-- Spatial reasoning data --

#####

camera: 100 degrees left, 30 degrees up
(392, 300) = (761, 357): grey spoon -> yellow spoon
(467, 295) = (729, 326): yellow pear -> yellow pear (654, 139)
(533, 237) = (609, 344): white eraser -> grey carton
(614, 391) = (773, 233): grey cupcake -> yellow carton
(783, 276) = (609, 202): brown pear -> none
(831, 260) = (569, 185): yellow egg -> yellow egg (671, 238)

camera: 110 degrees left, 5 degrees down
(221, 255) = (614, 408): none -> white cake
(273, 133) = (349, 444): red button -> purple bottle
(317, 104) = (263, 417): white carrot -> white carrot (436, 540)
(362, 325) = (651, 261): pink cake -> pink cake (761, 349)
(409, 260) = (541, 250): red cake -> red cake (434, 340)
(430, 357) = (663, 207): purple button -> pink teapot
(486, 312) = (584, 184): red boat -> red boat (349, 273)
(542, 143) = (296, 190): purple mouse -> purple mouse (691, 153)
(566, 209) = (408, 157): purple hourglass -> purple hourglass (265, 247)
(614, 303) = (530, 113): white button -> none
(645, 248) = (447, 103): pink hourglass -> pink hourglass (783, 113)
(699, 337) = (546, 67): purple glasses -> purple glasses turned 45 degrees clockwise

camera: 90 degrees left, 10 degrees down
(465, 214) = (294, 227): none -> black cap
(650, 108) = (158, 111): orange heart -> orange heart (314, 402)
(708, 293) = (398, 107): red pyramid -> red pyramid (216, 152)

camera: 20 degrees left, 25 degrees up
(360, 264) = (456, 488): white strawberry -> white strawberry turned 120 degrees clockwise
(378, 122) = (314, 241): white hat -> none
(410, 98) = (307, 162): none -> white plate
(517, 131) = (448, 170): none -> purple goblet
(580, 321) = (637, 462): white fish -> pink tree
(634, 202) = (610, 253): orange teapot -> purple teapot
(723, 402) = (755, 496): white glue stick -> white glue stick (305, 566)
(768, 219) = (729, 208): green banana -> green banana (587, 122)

#####

-- Problem statement --
What you return should be exactly the lines above, starting at the one with "(409, 260) = (541, 250): red" and ending at the one with "(517, 131) = (448, 170): none", and nothing else.

-- Exercise answer --
(409, 260) = (541, 250): red cake -> red cake (434, 340)
(430, 357) = (663, 207): purple button -> pink teapot
(486, 312) = (584, 184): red boat -> red boat (349, 273)
(542, 143) = (296, 190): purple mouse -> purple mouse (691, 153)
(566, 209) = (408, 157): purple hourglass -> purple hourglass (265, 247)
(614, 303) = (530, 113): white button -> none
(645, 248) = (447, 103): pink hourglass -> pink hourglass (783, 113)
(699, 337) = (546, 67): purple glasses -> purple glasses turned 45 degrees clockwise

camera: 90 degrees left, 10 degrees down
(465, 214) = (294, 227): none -> black cap
(650, 108) = (158, 111): orange heart -> orange heart (314, 402)
(708, 293) = (398, 107): red pyramid -> red pyramid (216, 152)

camera: 20 degrees left, 25 degrees up
(360, 264) = (456, 488): white strawberry -> white strawberry turned 120 degrees clockwise
(378, 122) = (314, 241): white hat -> none
(410, 98) = (307, 162): none -> white plate
(517, 131) = (448, 170): none -> purple goblet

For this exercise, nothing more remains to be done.